**Task details**
Copy out the data below as written; omit any images.

[Itemized modification records]
================
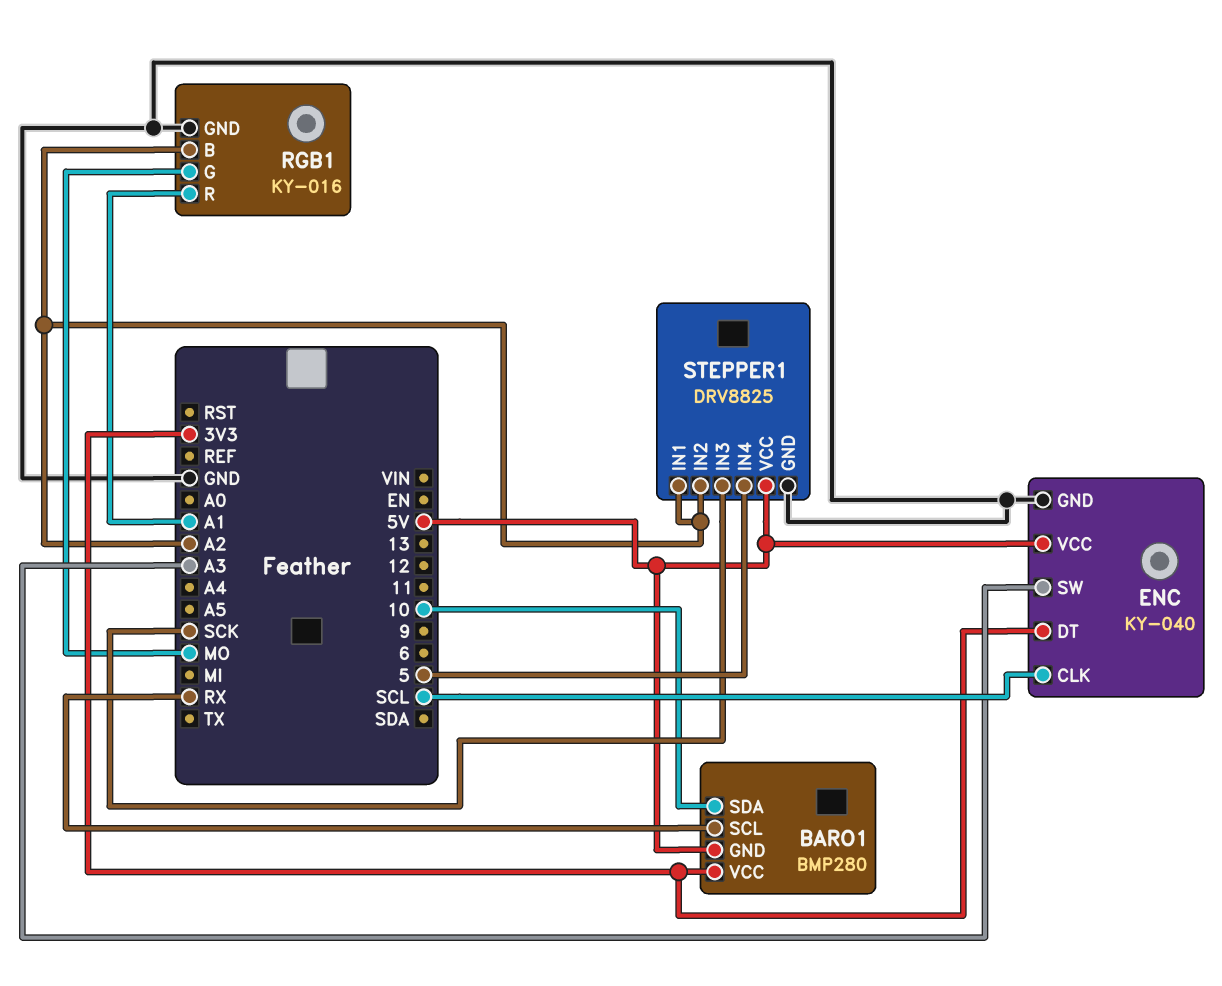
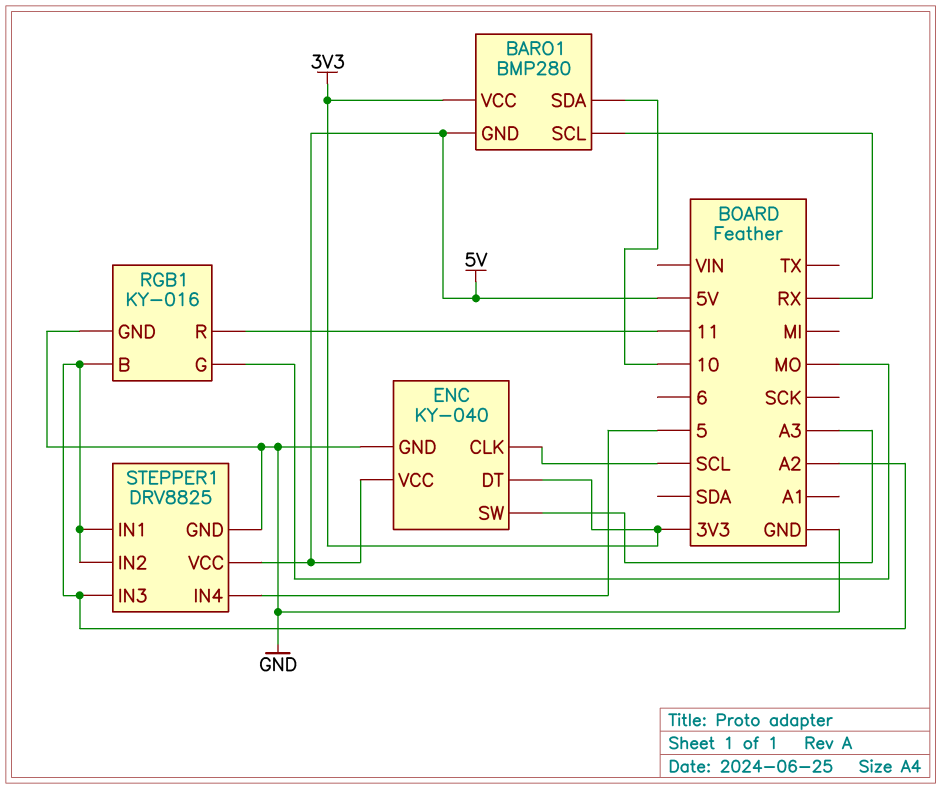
RGB1 pin R: A1 -> 11
STEPPER1 pin IN3: SCK -> A2

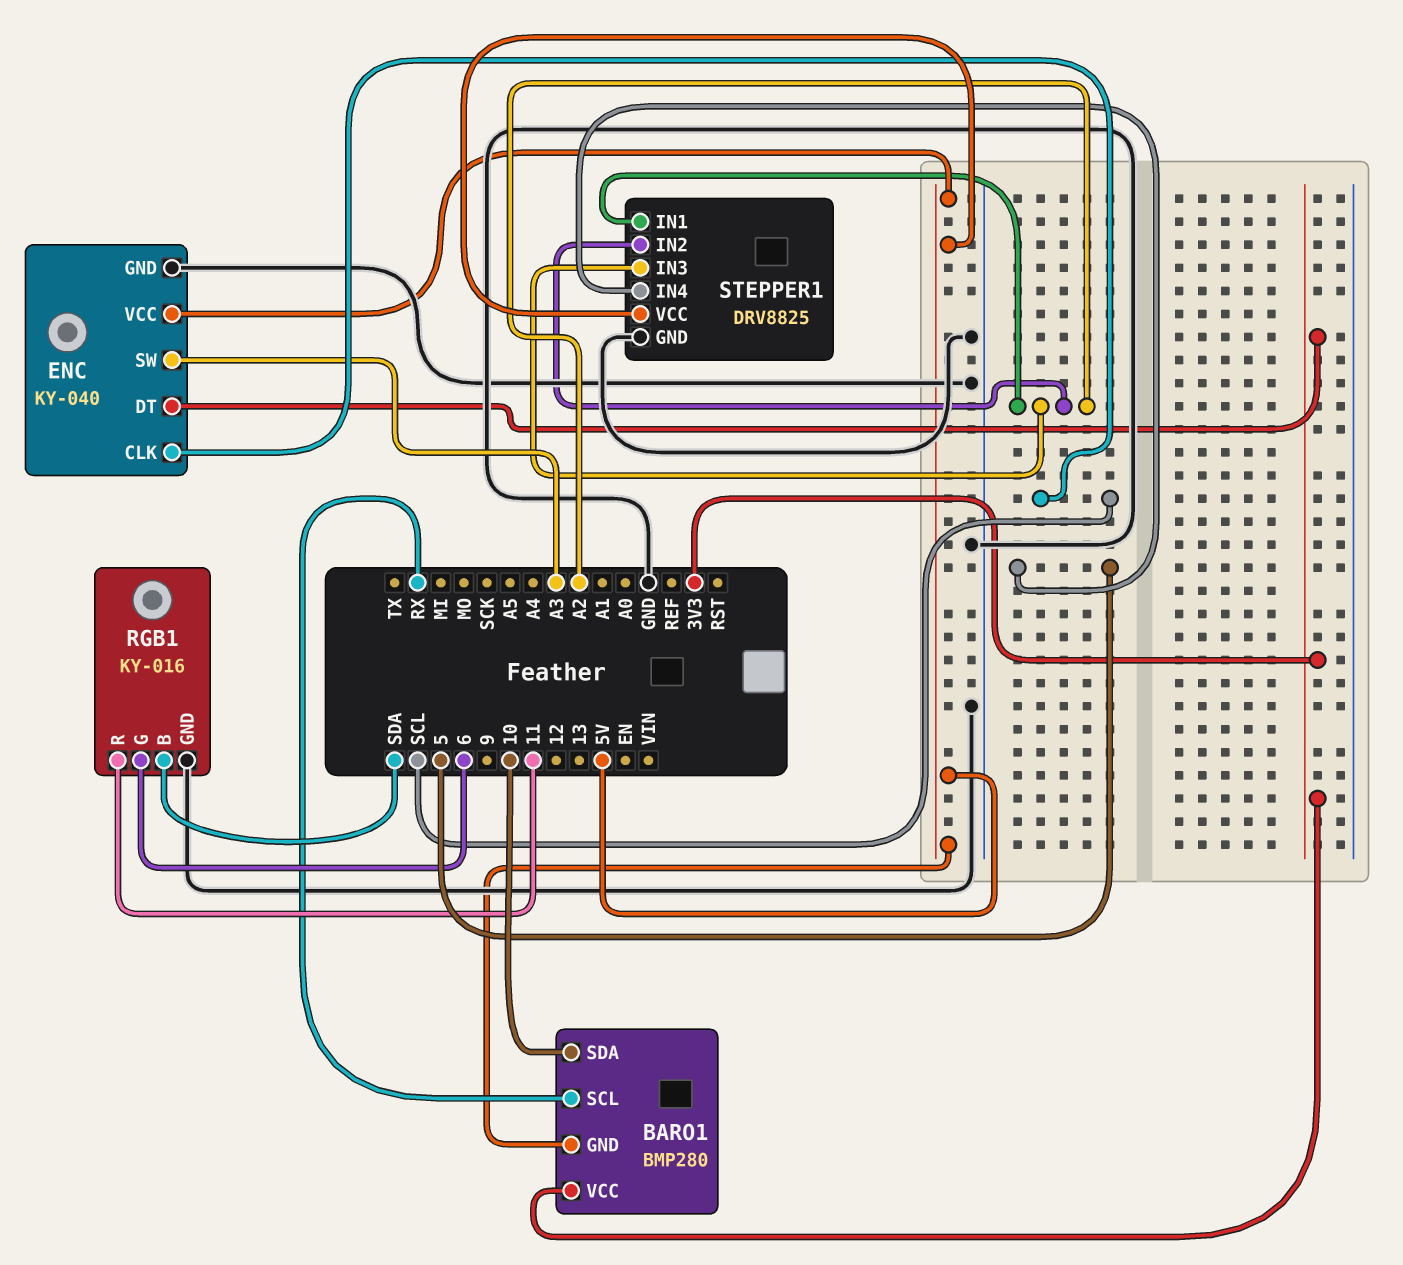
RGB1 pin B: A2 -> SDA
RGB1 pin G: MO -> 6

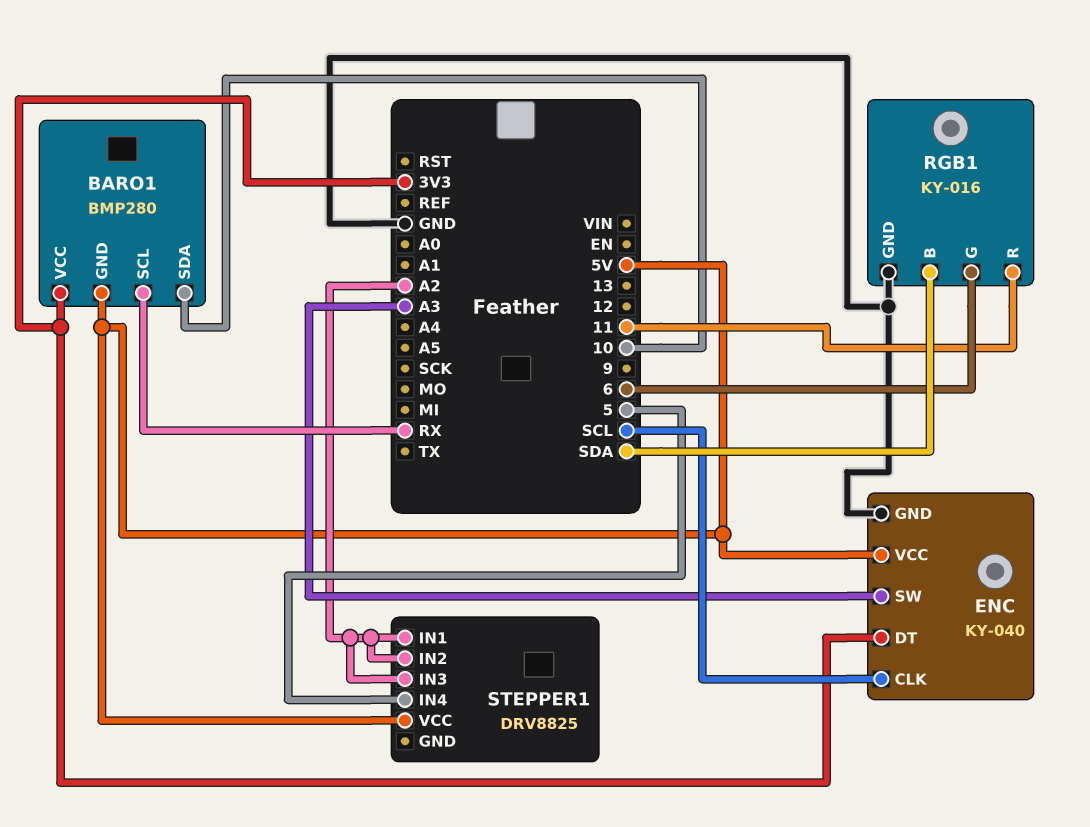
STEPPER1 pin GND: GND -> none

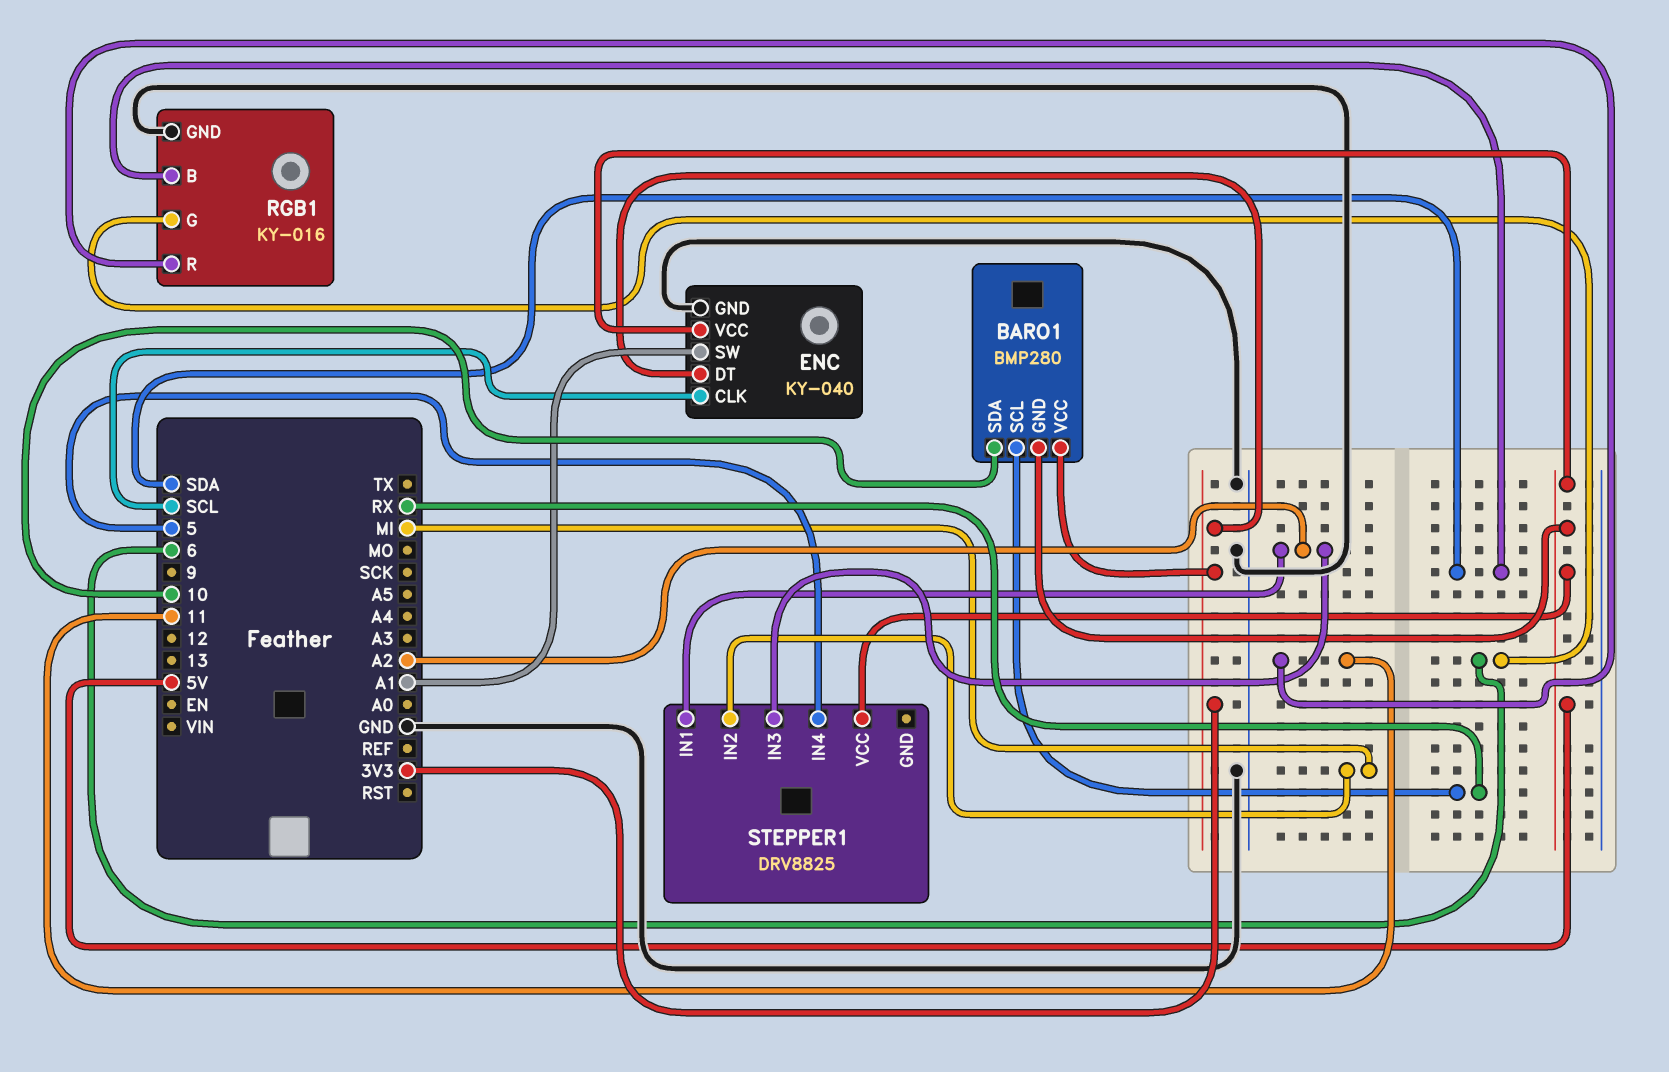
ENC pin SW: A3 -> A1
STEPPER1 pin IN2: A2 -> MI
================
**Written solution**
RGB1 pin R: A1 -> 11
STEPPER1 pin IN3: SCK -> A2

RGB1 pin B: A2 -> SDA
RGB1 pin G: MO -> 6

STEPPER1 pin GND: GND -> none

ENC pin SW: A3 -> A1
STEPPER1 pin IN2: A2 -> MI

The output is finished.